• _PROBLEM REQUIREMENTS_
What is needed is an exact copy of all the entries below.

• _EXTRACTED INFORMATION_

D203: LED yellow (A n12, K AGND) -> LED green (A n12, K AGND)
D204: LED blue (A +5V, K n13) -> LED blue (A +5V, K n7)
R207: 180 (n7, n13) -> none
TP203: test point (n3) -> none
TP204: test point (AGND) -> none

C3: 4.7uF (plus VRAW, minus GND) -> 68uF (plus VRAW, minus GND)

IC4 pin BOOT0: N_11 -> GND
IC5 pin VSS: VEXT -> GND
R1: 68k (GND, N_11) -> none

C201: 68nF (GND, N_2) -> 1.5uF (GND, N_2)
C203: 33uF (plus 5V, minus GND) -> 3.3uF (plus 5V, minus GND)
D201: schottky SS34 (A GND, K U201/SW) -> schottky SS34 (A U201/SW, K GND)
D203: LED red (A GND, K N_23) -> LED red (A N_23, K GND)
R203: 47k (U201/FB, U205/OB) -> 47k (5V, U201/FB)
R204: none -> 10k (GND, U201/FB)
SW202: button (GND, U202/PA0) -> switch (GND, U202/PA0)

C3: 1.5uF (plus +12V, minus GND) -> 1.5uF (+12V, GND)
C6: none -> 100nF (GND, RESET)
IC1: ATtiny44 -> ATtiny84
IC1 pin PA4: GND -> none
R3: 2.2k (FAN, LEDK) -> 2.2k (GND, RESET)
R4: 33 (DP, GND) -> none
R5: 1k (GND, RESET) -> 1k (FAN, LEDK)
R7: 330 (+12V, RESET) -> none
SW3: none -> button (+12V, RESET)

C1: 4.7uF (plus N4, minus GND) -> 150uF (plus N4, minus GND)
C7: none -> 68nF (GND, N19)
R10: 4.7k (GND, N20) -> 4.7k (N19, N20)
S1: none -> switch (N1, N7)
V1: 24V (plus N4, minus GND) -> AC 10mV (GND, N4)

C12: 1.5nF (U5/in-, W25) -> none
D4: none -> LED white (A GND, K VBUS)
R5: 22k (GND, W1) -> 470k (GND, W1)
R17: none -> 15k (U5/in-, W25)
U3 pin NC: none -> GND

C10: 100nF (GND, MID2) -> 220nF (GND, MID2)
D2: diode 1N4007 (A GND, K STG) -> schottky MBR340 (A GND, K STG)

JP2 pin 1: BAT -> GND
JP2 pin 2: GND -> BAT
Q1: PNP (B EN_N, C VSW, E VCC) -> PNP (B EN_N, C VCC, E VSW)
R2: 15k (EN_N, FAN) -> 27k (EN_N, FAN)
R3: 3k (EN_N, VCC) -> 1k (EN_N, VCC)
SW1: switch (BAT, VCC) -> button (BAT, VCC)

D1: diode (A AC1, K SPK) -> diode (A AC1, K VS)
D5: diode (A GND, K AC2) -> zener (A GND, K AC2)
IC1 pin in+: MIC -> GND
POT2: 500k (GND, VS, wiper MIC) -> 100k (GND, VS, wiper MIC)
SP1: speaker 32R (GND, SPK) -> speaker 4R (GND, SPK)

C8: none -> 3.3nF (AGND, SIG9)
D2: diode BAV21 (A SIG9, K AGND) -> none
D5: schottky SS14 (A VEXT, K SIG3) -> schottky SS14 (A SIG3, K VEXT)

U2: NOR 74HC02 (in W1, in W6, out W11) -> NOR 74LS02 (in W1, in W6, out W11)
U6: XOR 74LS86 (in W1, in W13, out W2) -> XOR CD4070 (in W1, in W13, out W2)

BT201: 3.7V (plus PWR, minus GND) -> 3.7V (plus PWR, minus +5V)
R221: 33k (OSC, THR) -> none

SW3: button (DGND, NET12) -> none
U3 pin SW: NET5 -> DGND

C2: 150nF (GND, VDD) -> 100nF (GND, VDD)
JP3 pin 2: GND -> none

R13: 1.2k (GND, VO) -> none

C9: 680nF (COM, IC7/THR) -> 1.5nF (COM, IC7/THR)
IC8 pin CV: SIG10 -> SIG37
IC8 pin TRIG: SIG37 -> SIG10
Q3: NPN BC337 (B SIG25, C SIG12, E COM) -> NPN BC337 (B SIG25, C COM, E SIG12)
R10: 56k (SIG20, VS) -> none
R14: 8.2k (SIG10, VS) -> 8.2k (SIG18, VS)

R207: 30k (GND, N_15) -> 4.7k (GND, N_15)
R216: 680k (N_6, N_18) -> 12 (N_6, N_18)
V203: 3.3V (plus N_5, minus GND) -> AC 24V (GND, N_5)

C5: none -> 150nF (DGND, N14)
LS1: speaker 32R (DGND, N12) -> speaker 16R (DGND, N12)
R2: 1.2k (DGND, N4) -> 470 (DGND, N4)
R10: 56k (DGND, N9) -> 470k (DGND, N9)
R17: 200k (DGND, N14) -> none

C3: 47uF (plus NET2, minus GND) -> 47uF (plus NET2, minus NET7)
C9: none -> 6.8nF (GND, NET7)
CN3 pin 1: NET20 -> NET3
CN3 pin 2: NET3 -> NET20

• _ANSWER SPACE_
D203: LED yellow (A n12, K AGND) -> LED green (A n12, K AGND)
D204: LED blue (A +5V, K n13) -> LED blue (A +5V, K n7)
R207: 180 (n7, n13) -> none
TP203: test point (n3) -> none
TP204: test point (AGND) -> none

C3: 4.7uF (plus VRAW, minus GND) -> 68uF (plus VRAW, minus GND)

IC4 pin BOOT0: N_11 -> GND
IC5 pin VSS: VEXT -> GND
R1: 68k (GND, N_11) -> none

C201: 68nF (GND, N_2) -> 1.5uF (GND, N_2)
C203: 33uF (plus 5V, minus GND) -> 3.3uF (plus 5V, minus GND)
D201: schottky SS34 (A GND, K U201/SW) -> schottky SS34 (A U201/SW, K GND)
D203: LED red (A GND, K N_23) -> LED red (A N_23, K GND)
R203: 47k (U201/FB, U205/OB) -> 47k (5V, U201/FB)
R204: none -> 10k (GND, U201/FB)
SW202: button (GND, U202/PA0) -> switch (GND, U202/PA0)

C3: 1.5uF (plus +12V, minus GND) -> 1.5uF (+12V, GND)
C6: none -> 100nF (GND, RESET)
IC1: ATtiny44 -> ATtiny84
IC1 pin PA4: GND -> none
R3: 2.2k (FAN, LEDK) -> 2.2k (GND, RESET)
R4: 33 (DP, GND) -> none
R5: 1k (GND, RESET) -> 1k (FAN, LEDK)
R7: 330 (+12V, RESET) -> none
SW3: none -> button (+12V, RESET)

C1: 4.7uF (plus N4, minus GND) -> 150uF (plus N4, minus GND)
C7: none -> 68nF (GND, N19)
R10: 4.7k (GND, N20) -> 4.7k (N19, N20)
S1: none -> switch (N1, N7)
V1: 24V (plus N4, minus GND) -> AC 10mV (GND, N4)

C12: 1.5nF (U5/in-, W25) -> none
D4: none -> LED white (A GND, K VBUS)
R5: 22k (GND, W1) -> 470k (GND, W1)
R17: none -> 15k (U5/in-, W25)
U3 pin NC: none -> GND

C10: 100nF (GND, MID2) -> 220nF (GND, MID2)
D2: diode 1N4007 (A GND, K STG) -> schottky MBR340 (A GND, K STG)

JP2 pin 1: BAT -> GND
JP2 pin 2: GND -> BAT
Q1: PNP (B EN_N, C VSW, E VCC) -> PNP (B EN_N, C VCC, E VSW)
R2: 15k (EN_N, FAN) -> 27k (EN_N, FAN)
R3: 3k (EN_N, VCC) -> 1k (EN_N, VCC)
SW1: switch (BAT, VCC) -> button (BAT, VCC)

D1: diode (A AC1, K SPK) -> diode (A AC1, K VS)
D5: diode (A GND, K AC2) -> zener (A GND, K AC2)
IC1 pin in+: MIC -> GND
POT2: 500k (GND, VS, wiper MIC) -> 100k (GND, VS, wiper MIC)
SP1: speaker 32R (GND, SPK) -> speaker 4R (GND, SPK)

C8: none -> 3.3nF (AGND, SIG9)
D2: diode BAV21 (A SIG9, K AGND) -> none
D5: schottky SS14 (A VEXT, K SIG3) -> schottky SS14 (A SIG3, K VEXT)

U2: NOR 74HC02 (in W1, in W6, out W11) -> NOR 74LS02 (in W1, in W6, out W11)
U6: XOR 74LS86 (in W1, in W13, out W2) -> XOR CD4070 (in W1, in W13, out W2)

BT201: 3.7V (plus PWR, minus GND) -> 3.7V (plus PWR, minus +5V)
R221: 33k (OSC, THR) -> none

SW3: button (DGND, NET12) -> none
U3 pin SW: NET5 -> DGND

C2: 150nF (GND, VDD) -> 100nF (GND, VDD)
JP3 pin 2: GND -> none

R13: 1.2k (GND, VO) -> none

C9: 680nF (COM, IC7/THR) -> 1.5nF (COM, IC7/THR)
IC8 pin CV: SIG10 -> SIG37
IC8 pin TRIG: SIG37 -> SIG10
Q3: NPN BC337 (B SIG25, C SIG12, E COM) -> NPN BC337 (B SIG25, C COM, E SIG12)
R10: 56k (SIG20, VS) -> none
R14: 8.2k (SIG10, VS) -> 8.2k (SIG18, VS)

R207: 30k (GND, N_15) -> 4.7k (GND, N_15)
R216: 680k (N_6, N_18) -> 12 (N_6, N_18)
V203: 3.3V (plus N_5, minus GND) -> AC 24V (GND, N_5)

C5: none -> 150nF (DGND, N14)
LS1: speaker 32R (DGND, N12) -> speaker 16R (DGND, N12)
R2: 1.2k (DGND, N4) -> 470 (DGND, N4)
R10: 56k (DGND, N9) -> 470k (DGND, N9)
R17: 200k (DGND, N14) -> none

C3: 47uF (plus NET2, minus GND) -> 47uF (plus NET2, minus NET7)
C9: none -> 6.8nF (GND, NET7)
CN3 pin 1: NET20 -> NET3
CN3 pin 2: NET3 -> NET20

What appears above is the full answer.